■ **Work instruction**:
Needed from the entries below: every line that holds the word "VRAW".

■ **Dataset records**:
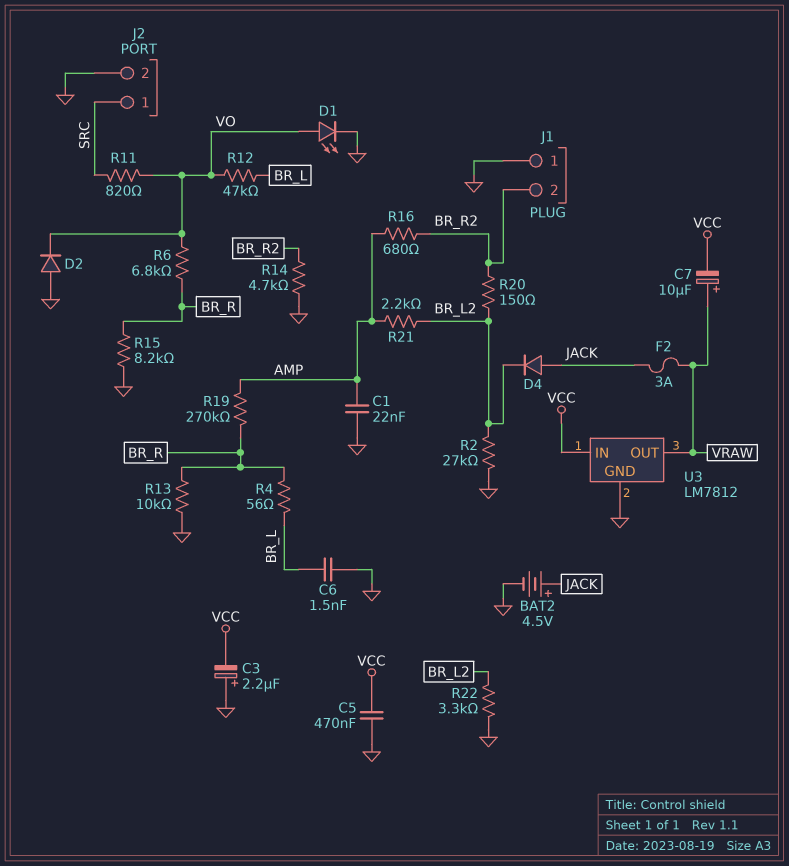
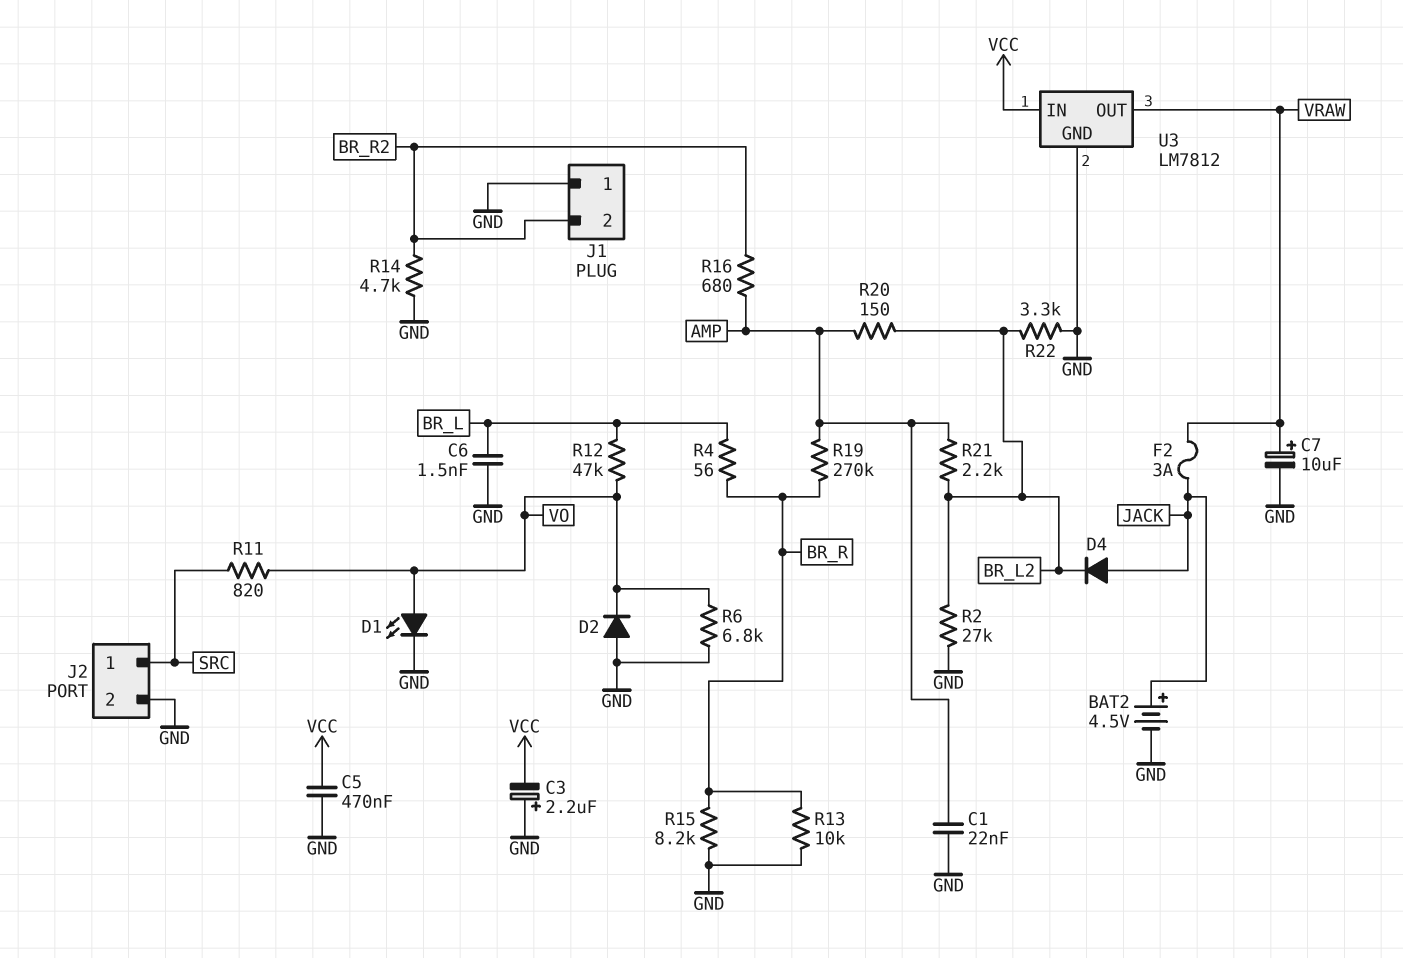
C7: 10uF (plus VRAW, minus VCC) -> 10uF (plus VRAW, minus GND)
R6: 6.8k (BR_R, VO) -> 6.8k (GND, VO)
R20: 150 (BR_L2, BR_R2) -> 150 (AMP, BR_L2)

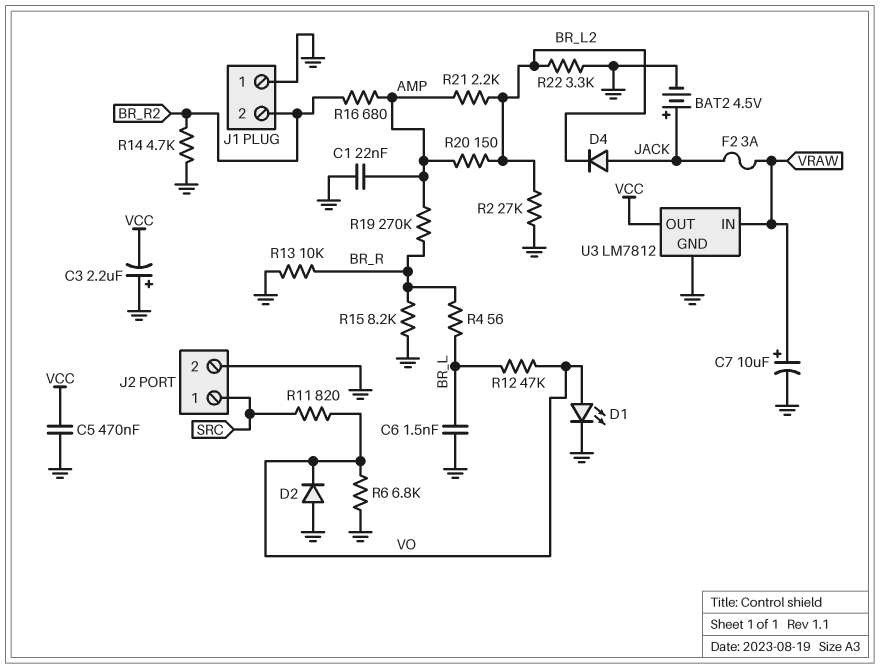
U3 pin IN: VCC -> VRAW
U3 pin OUT: VRAW -> VCC

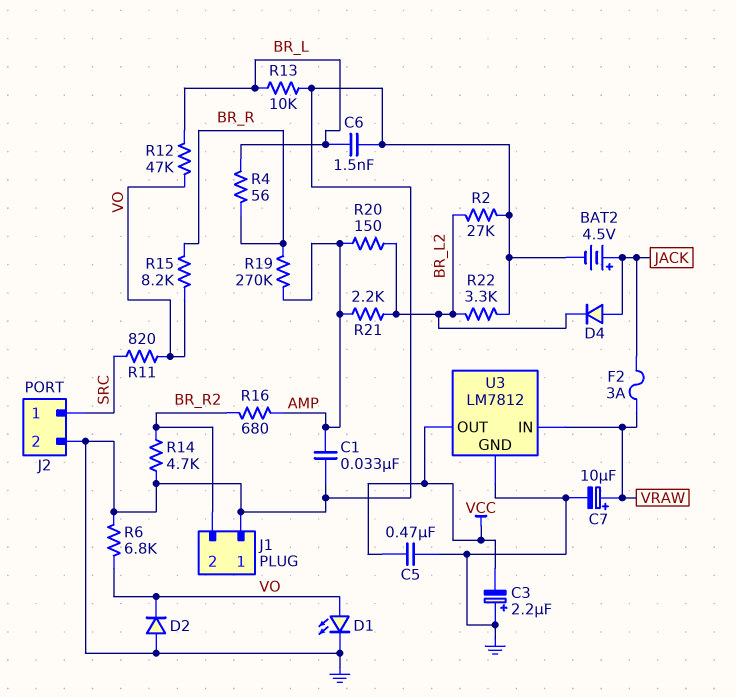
C1: 22nF (AMP, GND) -> 33nF (AMP, GND)
R13: 10k (BR_R, GND) -> 10k (BR_L, GND)
R15: 8.2k (BR_R, GND) -> 8.2k (BR_R, VO)

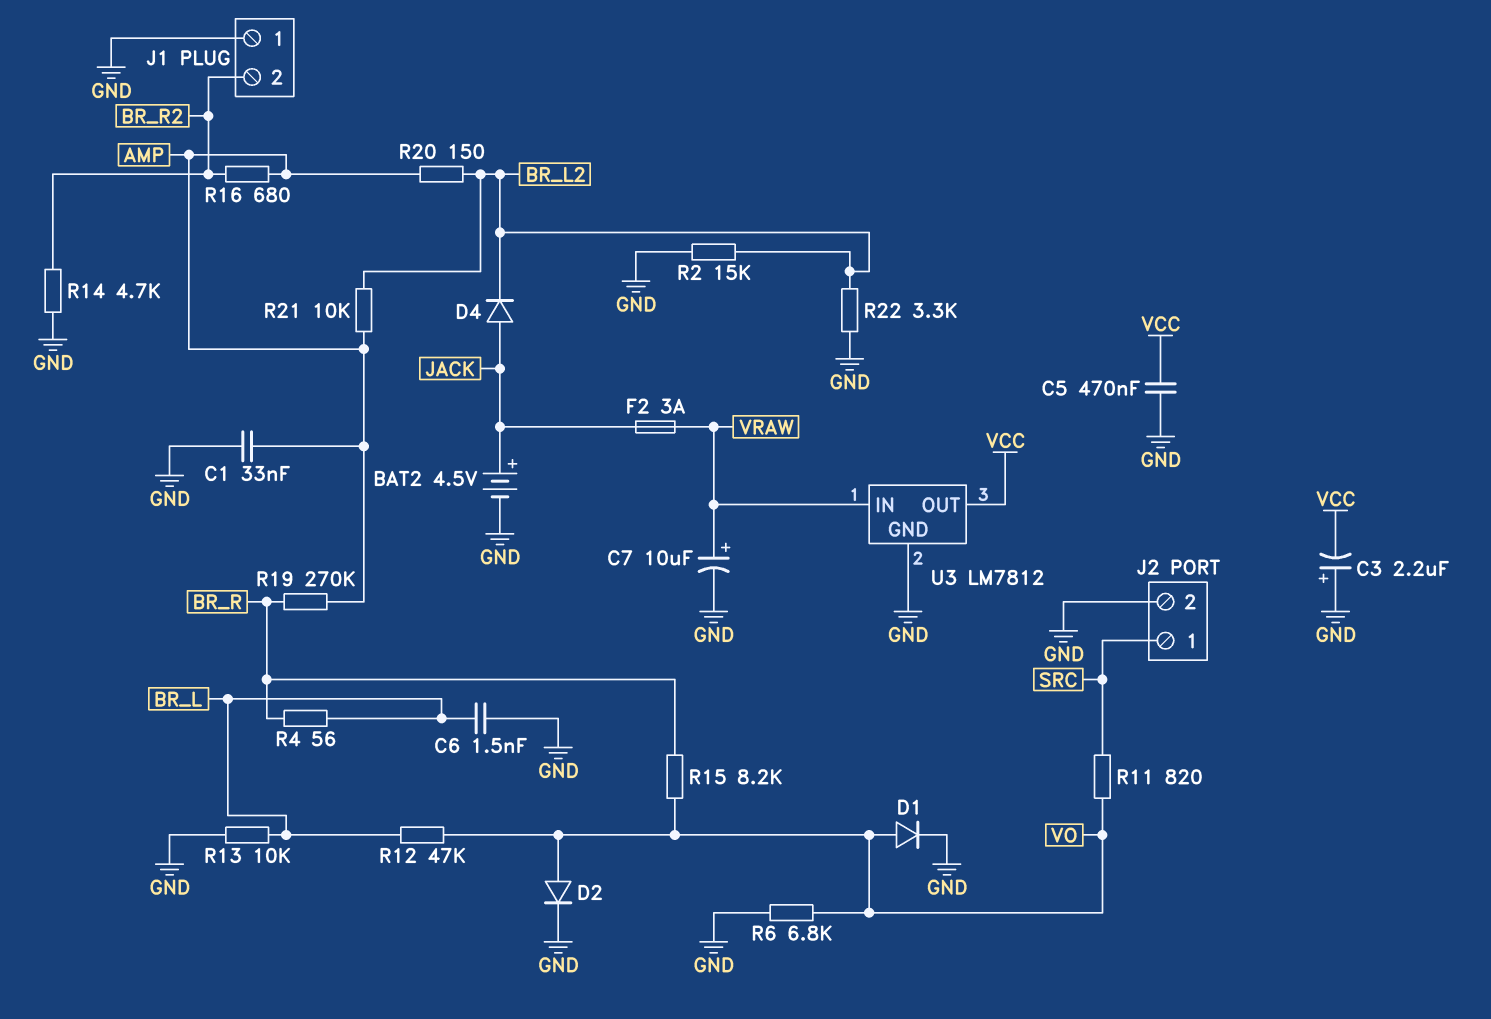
D1: LED (A VO, K GND) -> diode (A VO, K GND)
D2: diode (A GND, K VO) -> diode (A VO, K GND)
R2: 27k (BR_L2, GND) -> 15k (BR_L2, GND)
R21: 2.2k (AMP, BR_L2) -> 10k (AMP, BR_L2)

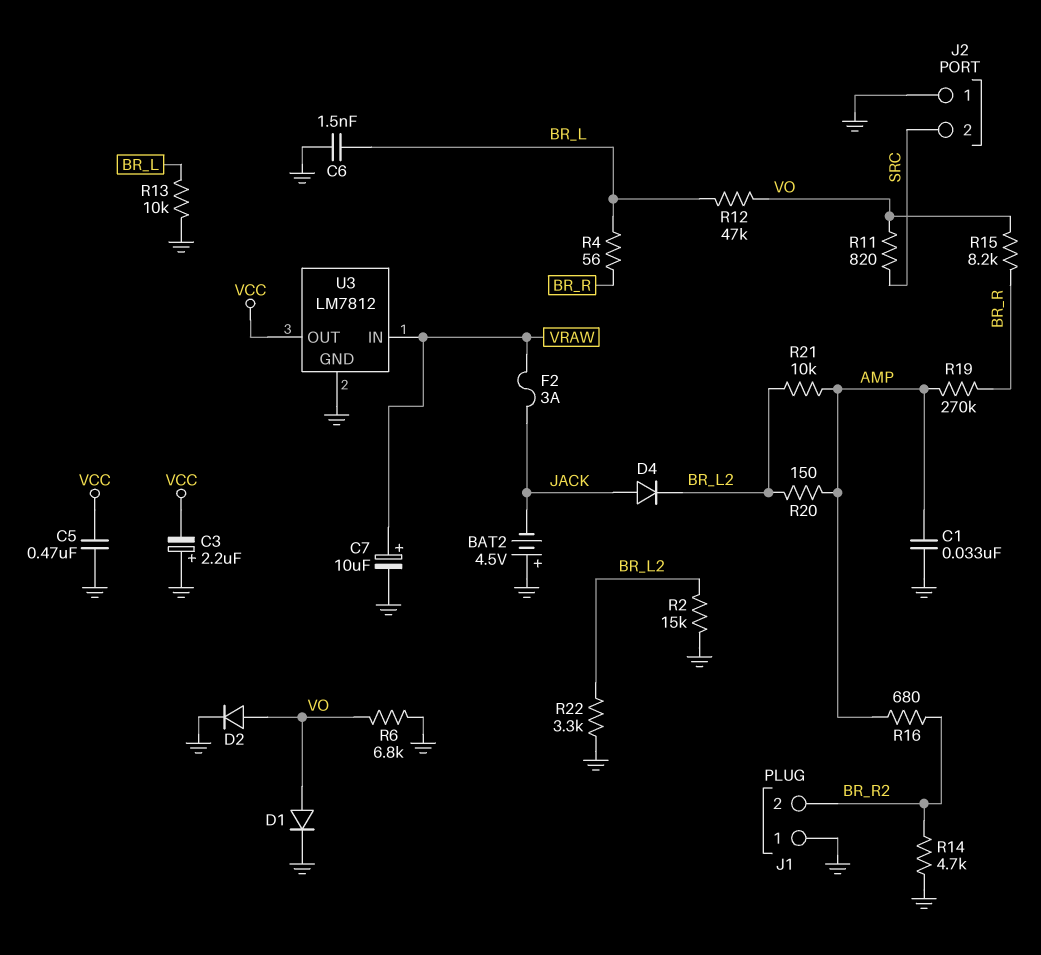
BAT2: 4.5V (plus JACK, minus GND) -> 4.5V (plus GND, minus JACK)
J2 pin 1: SRC -> GND
J2 pin 2: GND -> SRC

■ **Exercise answer**:
C7: 10uF (plus VRAW, minus VCC) -> 10uF (plus VRAW, minus GND)
U3 pin IN: VCC -> VRAW
U3 pin OUT: VRAW -> VCC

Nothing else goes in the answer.